## Problem statement
Each entry below needs to be transcribed verbatim; the images should not appear.

## Object position data
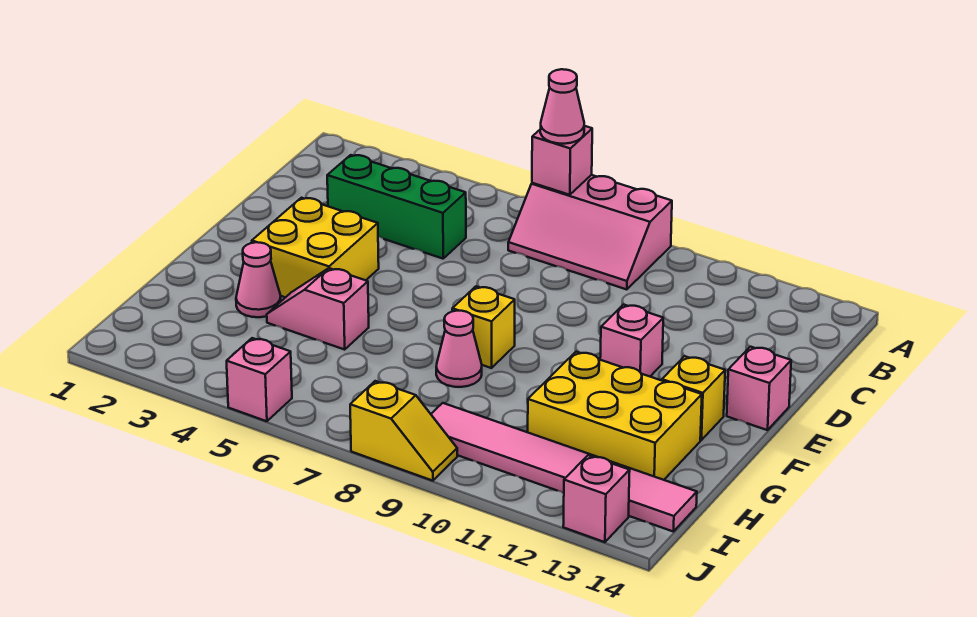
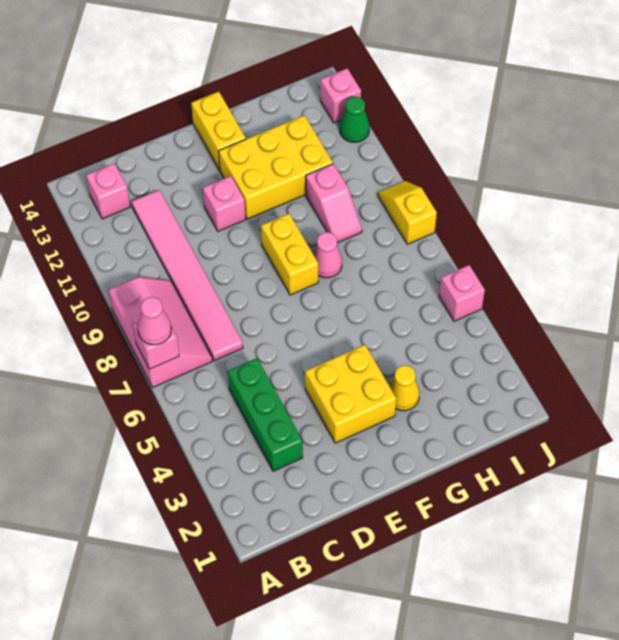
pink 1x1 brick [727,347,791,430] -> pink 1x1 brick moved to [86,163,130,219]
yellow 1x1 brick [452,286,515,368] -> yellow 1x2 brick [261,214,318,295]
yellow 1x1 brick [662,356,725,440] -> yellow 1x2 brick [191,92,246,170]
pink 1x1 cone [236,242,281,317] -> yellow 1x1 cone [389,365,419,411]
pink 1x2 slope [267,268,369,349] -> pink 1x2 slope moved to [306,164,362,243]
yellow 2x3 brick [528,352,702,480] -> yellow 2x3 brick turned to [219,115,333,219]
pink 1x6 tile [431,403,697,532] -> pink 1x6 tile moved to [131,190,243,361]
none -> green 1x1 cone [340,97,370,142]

## Solution for this task
pink 1x1 brick [727,347,791,430] -> pink 1x1 brick moved to [86,163,130,219]
yellow 1x1 brick [452,286,515,368] -> yellow 1x2 brick [261,214,318,295]
yellow 1x1 brick [662,356,725,440] -> yellow 1x2 brick [191,92,246,170]
pink 1x1 cone [236,242,281,317] -> yellow 1x1 cone [389,365,419,411]
pink 1x2 slope [267,268,369,349] -> pink 1x2 slope moved to [306,164,362,243]
yellow 2x3 brick [528,352,702,480] -> yellow 2x3 brick turned to [219,115,333,219]
pink 1x6 tile [431,403,697,532] -> pink 1x6 tile moved to [131,190,243,361]
none -> green 1x1 cone [340,97,370,142]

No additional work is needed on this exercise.